**TASK INSTRUCTIONS**
Look through the lines below and copy each one that includes "pink".

**INFORMATION PROVIDED**
##############################
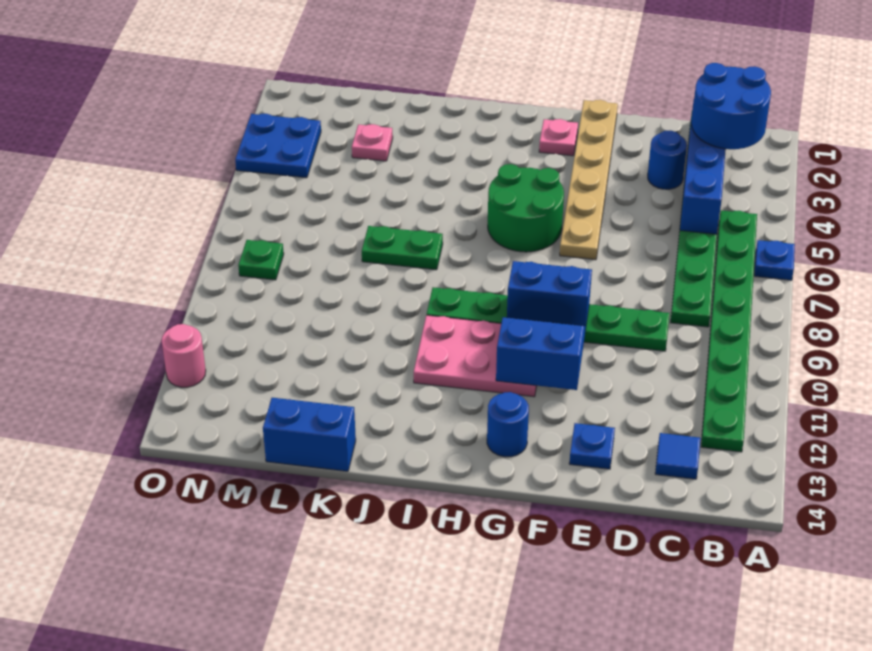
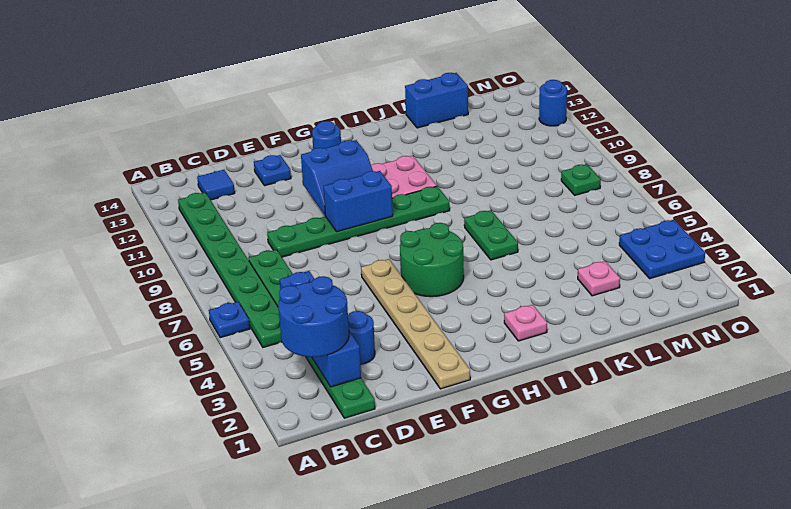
pink plate G2 level 1 -> pink plate I2 level 1
green plate J7:K7 level 1 -> green plate J6:J7 level 1
pink round brick O12 level 1 -> blue round brick O12 level 1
##############################
**FINAL ANSWER**
pink plate G2 level 1 -> pink plate I2 level 1
pink round brick O12 level 1 -> blue round brick O12 level 1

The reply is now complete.